**WORK INSTRUCTION**
Every record below should be copied exactly, with the pictures left out.
-- Opening Marker --
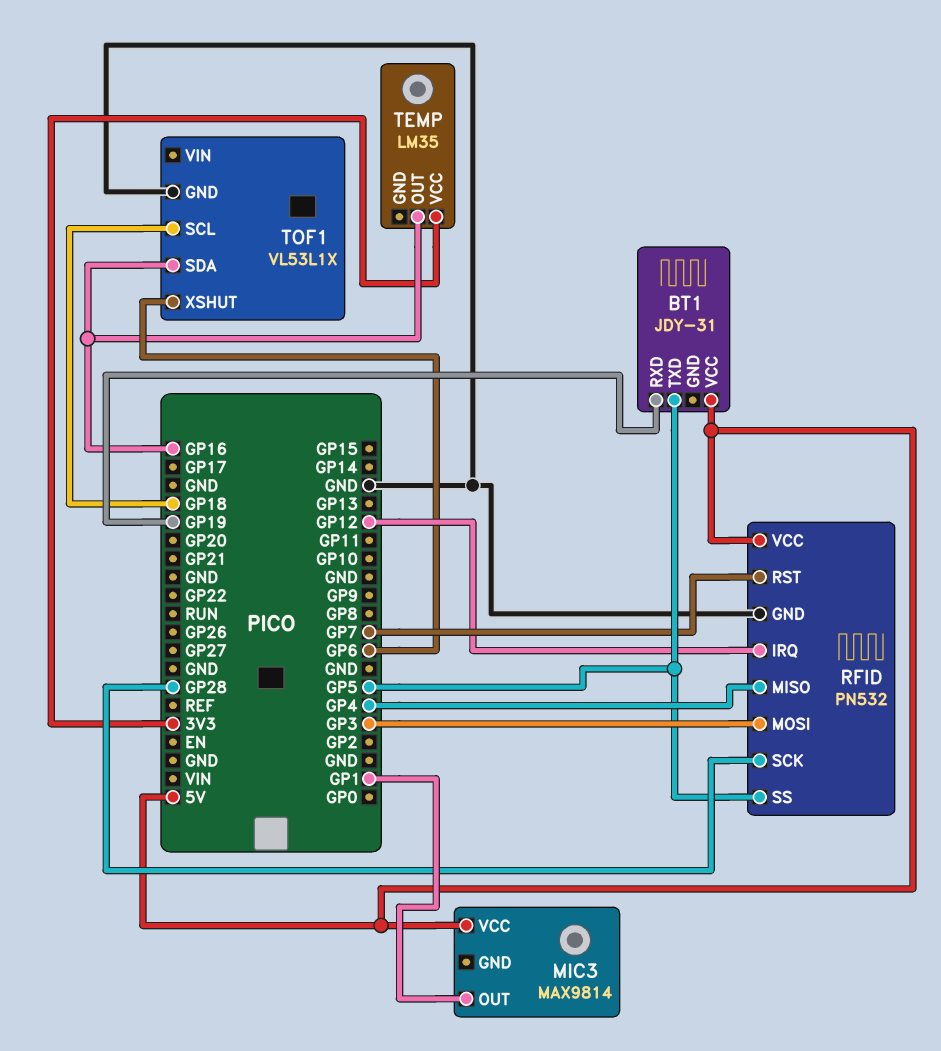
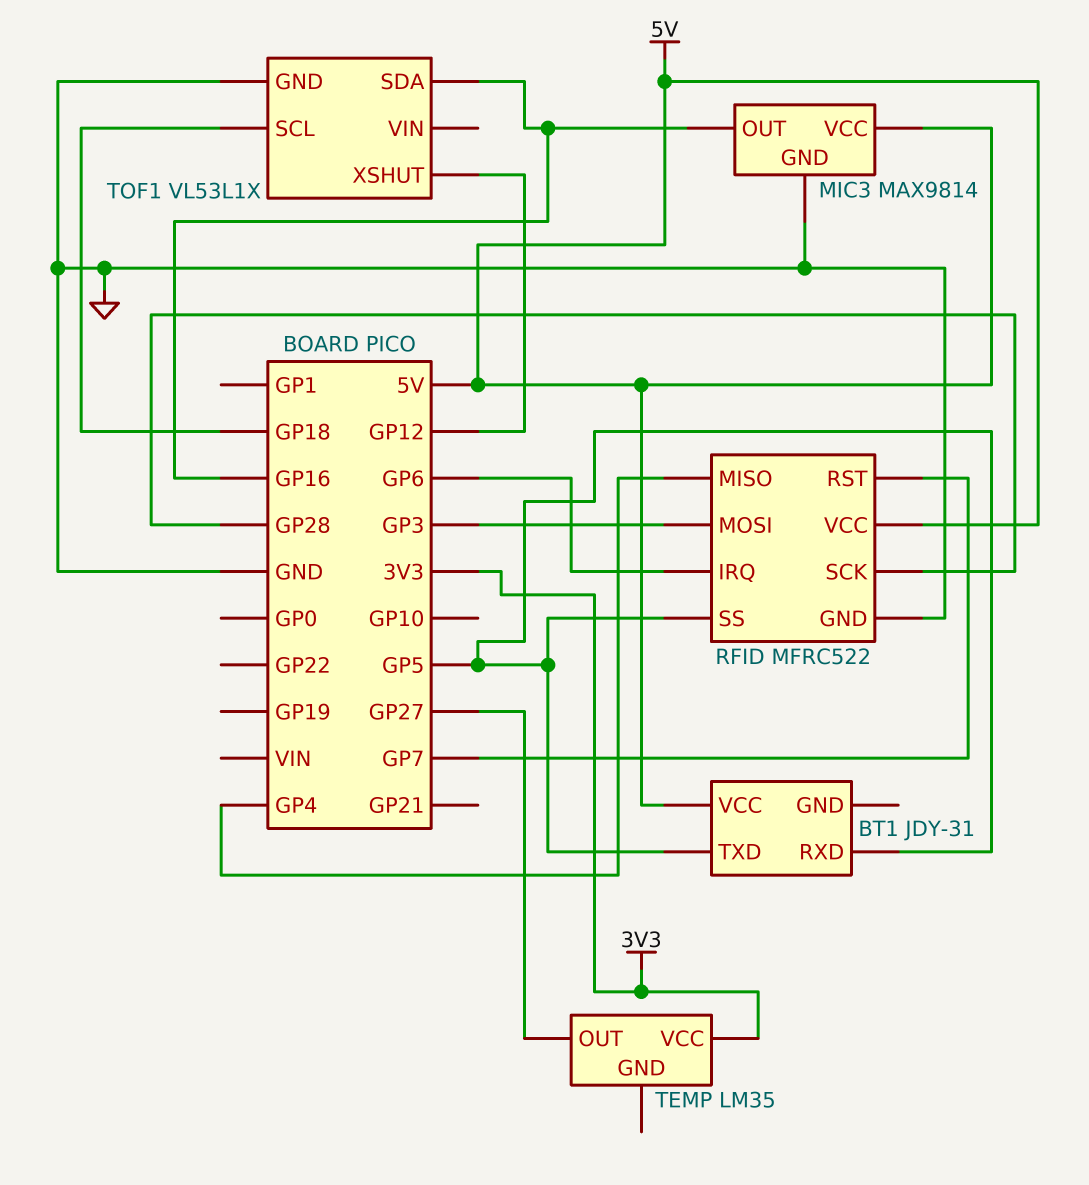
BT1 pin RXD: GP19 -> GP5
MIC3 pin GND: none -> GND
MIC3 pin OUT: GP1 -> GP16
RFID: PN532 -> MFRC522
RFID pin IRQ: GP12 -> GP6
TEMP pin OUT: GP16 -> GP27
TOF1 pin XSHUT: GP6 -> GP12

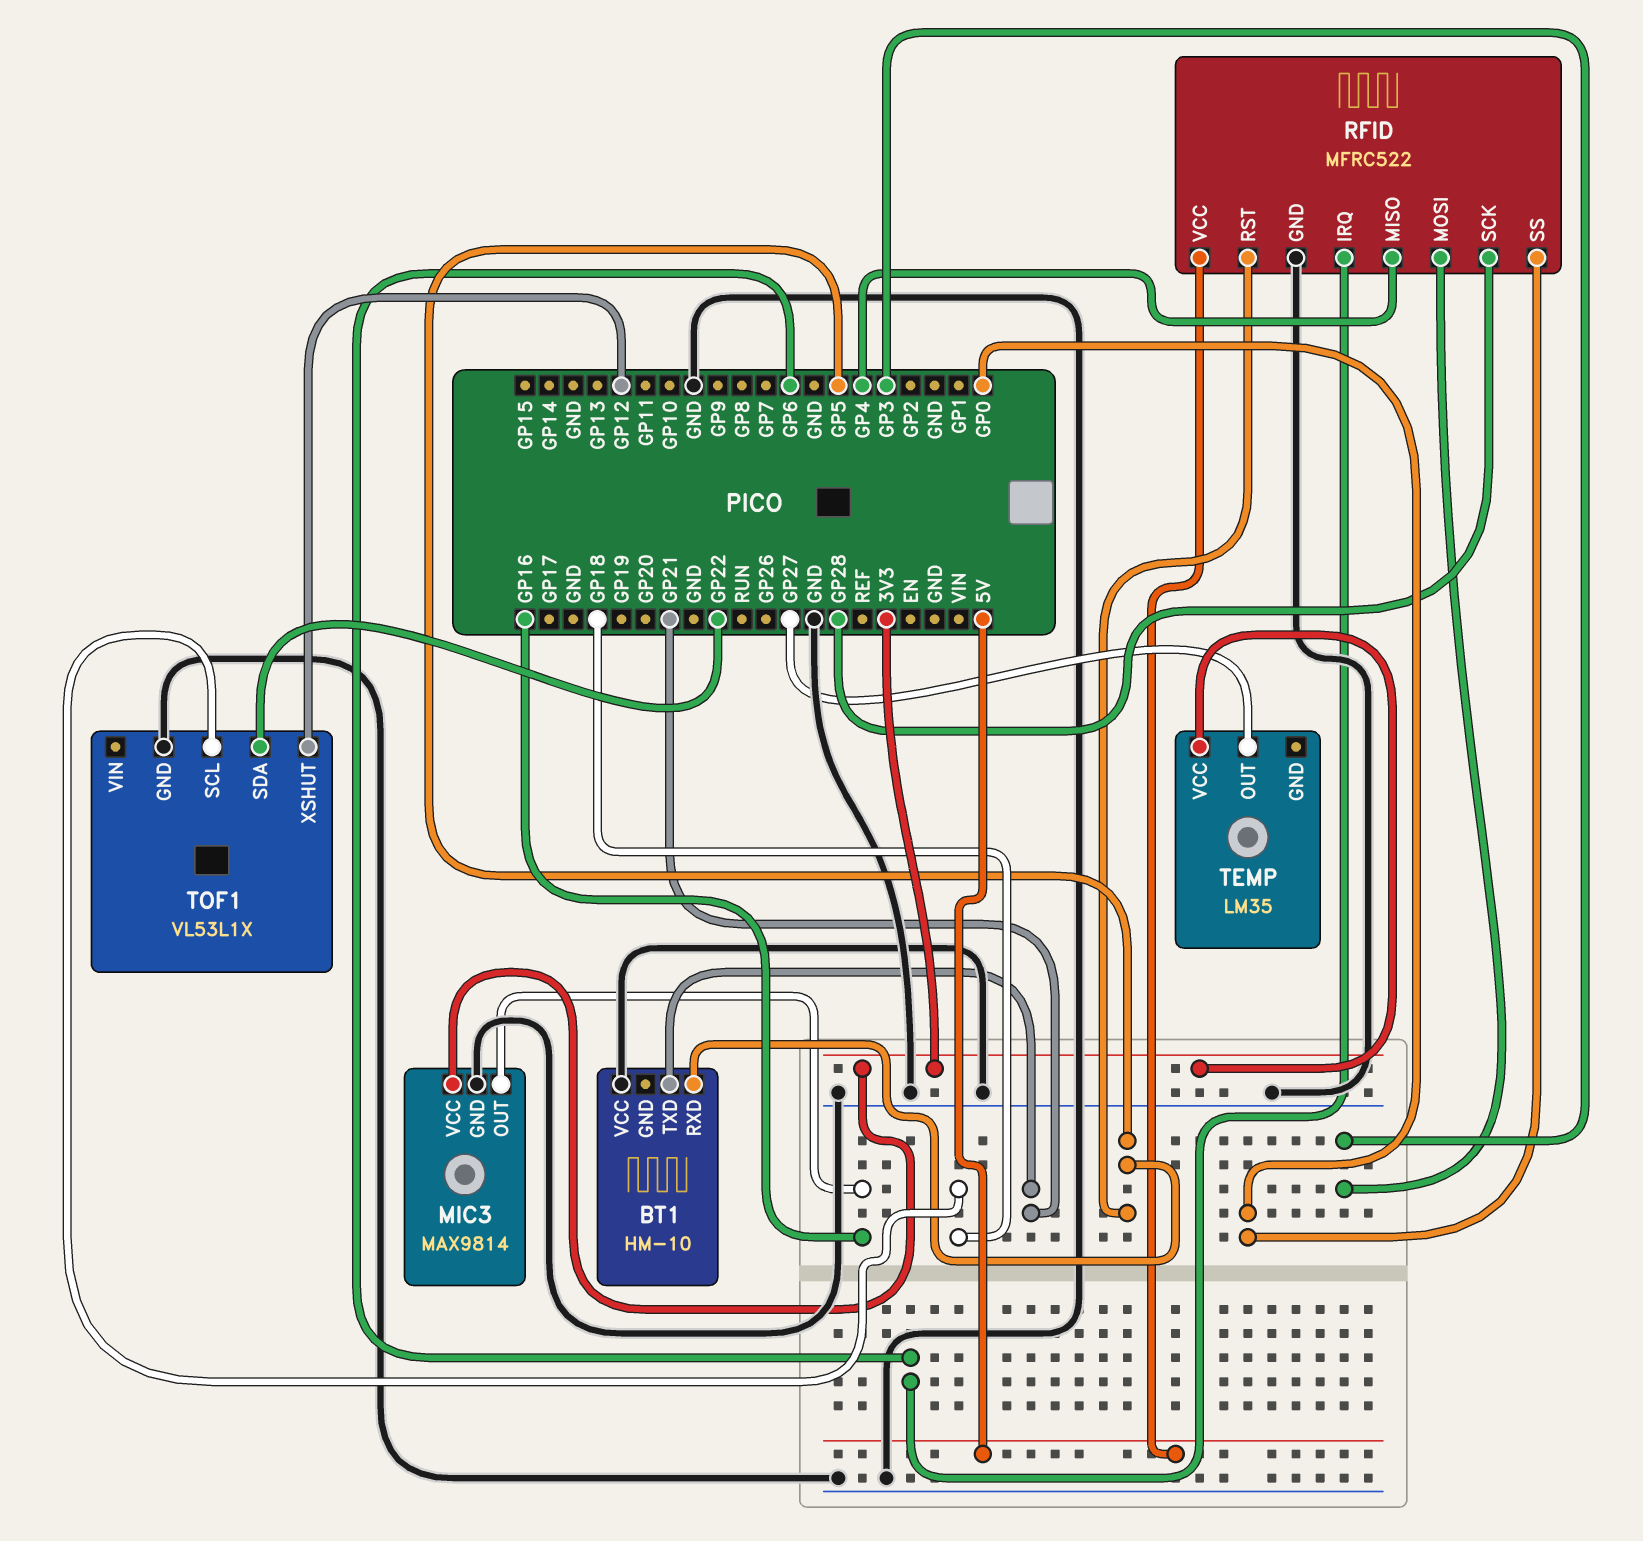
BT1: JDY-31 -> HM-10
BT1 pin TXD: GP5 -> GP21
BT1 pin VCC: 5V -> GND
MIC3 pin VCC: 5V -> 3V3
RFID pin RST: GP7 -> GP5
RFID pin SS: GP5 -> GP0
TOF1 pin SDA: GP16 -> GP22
-- Closing Marker --
**YOUR SOLUTION**
BT1 pin RXD: GP19 -> GP5
MIC3 pin GND: none -> GND
MIC3 pin OUT: GP1 -> GP16
RFID: PN532 -> MFRC522
RFID pin IRQ: GP12 -> GP6
TEMP pin OUT: GP16 -> GP27
TOF1 pin XSHUT: GP6 -> GP12

BT1: JDY-31 -> HM-10
BT1 pin TXD: GP5 -> GP21
BT1 pin VCC: 5V -> GND
MIC3 pin VCC: 5V -> 3V3
RFID pin RST: GP7 -> GP5
RFID pin SS: GP5 -> GP0
TOF1 pin SDA: GP16 -> GP22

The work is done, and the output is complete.